**Requirement**
Find the lines in the records that carry the word "zener". Copy each one.

Extracted data entries:
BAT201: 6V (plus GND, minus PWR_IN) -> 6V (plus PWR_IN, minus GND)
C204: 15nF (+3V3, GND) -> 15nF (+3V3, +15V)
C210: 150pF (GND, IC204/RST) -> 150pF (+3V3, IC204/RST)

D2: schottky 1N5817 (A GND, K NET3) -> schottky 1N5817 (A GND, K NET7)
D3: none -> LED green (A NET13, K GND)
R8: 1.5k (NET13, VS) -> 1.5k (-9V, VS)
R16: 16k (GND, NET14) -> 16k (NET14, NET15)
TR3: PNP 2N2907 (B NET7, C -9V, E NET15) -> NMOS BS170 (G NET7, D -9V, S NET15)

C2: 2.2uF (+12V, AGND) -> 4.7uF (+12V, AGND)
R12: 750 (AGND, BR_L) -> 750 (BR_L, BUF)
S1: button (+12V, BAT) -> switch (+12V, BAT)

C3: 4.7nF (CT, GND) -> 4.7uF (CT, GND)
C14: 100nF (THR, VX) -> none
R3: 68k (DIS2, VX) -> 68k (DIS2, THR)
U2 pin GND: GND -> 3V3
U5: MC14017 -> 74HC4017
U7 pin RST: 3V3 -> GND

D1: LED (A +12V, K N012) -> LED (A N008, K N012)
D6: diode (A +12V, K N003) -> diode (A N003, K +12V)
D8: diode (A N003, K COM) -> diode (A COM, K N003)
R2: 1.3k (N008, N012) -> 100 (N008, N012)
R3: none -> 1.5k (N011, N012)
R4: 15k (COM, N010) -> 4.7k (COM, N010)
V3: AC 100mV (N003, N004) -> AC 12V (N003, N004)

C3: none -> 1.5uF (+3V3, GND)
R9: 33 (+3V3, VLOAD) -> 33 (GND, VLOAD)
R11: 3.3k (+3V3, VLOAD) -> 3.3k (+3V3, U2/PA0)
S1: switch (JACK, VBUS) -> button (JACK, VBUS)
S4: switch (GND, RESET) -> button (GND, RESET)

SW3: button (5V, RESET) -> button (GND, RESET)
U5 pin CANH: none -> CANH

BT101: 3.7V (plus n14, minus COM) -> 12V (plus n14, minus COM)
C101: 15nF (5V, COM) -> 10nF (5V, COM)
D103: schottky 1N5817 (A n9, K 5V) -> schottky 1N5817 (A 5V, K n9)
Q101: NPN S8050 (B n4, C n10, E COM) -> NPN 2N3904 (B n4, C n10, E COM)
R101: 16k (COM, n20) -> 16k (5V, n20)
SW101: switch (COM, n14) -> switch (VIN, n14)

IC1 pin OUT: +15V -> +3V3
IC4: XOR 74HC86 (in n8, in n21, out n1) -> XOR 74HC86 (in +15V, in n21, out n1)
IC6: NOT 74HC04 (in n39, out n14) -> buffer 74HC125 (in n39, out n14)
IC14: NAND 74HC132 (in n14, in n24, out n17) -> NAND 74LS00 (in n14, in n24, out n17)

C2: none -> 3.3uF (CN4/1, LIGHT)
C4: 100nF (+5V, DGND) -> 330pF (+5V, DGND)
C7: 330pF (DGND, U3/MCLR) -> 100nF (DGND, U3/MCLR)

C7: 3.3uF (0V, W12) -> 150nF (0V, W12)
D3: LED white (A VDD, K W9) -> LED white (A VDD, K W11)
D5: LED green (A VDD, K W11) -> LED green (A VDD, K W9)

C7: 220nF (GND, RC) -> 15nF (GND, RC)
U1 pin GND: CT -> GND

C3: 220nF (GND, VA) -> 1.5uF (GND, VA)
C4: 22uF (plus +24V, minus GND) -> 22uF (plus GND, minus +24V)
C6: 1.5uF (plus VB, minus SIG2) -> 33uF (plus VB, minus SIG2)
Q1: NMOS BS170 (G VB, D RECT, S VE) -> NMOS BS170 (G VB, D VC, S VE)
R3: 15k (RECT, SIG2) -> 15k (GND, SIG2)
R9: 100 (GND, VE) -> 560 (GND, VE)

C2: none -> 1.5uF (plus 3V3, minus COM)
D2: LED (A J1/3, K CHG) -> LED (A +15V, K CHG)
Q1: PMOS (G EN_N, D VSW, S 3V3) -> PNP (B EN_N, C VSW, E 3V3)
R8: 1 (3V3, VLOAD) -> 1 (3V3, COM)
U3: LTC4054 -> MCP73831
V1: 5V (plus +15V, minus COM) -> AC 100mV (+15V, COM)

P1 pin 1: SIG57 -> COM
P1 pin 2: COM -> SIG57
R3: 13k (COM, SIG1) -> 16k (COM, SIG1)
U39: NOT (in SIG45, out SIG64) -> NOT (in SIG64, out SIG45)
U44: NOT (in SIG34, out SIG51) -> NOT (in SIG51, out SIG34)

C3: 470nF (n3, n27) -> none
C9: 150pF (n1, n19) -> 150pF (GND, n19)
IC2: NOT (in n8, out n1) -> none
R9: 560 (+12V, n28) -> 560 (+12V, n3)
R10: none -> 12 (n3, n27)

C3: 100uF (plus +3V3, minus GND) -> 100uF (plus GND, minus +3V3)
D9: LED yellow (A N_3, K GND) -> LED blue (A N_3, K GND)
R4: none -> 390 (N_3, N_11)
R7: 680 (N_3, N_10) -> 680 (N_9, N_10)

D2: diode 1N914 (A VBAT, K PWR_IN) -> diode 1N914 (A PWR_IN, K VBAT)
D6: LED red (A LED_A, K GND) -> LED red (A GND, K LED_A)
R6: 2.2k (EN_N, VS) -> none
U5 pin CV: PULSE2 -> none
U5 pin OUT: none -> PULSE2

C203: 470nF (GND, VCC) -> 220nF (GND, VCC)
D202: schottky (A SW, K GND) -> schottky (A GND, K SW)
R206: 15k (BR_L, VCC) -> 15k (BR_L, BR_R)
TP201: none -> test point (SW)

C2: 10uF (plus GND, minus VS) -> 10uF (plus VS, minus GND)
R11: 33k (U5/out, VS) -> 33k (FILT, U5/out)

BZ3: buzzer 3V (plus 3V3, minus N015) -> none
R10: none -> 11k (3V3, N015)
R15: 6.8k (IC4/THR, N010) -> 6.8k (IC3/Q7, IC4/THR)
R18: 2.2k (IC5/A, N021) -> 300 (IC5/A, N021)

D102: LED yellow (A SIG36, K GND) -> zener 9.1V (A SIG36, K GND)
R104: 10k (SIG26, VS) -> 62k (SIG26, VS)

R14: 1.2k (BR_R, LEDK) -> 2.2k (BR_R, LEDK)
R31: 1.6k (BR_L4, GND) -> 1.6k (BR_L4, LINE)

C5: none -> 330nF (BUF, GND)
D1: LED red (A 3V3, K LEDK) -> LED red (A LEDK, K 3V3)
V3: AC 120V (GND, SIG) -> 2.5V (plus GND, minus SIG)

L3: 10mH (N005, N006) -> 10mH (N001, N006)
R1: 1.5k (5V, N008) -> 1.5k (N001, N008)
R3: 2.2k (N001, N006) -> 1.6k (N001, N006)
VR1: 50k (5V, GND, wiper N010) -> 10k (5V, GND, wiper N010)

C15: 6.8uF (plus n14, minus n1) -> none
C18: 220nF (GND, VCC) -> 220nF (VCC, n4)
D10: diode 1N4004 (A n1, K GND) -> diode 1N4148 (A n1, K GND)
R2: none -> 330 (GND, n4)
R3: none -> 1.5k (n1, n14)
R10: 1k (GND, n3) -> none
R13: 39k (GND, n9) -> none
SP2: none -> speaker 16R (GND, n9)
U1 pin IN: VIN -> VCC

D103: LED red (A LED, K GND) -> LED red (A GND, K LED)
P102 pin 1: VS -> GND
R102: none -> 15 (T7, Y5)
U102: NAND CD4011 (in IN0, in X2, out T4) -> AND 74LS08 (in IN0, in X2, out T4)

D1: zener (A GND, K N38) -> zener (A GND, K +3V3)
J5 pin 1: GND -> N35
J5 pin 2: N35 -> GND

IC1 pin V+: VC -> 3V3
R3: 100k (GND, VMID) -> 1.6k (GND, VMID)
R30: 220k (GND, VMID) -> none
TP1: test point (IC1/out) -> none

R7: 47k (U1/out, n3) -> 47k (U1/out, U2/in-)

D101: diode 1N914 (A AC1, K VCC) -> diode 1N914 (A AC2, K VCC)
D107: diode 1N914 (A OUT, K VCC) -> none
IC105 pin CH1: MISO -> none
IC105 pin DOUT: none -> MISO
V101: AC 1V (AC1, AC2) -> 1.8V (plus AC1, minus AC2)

**Task response**
D102: LED yellow (A SIG36, K GND) -> zener 9.1V (A SIG36, K GND)
D1: zener (A GND, K N38) -> zener (A GND, K +3V3)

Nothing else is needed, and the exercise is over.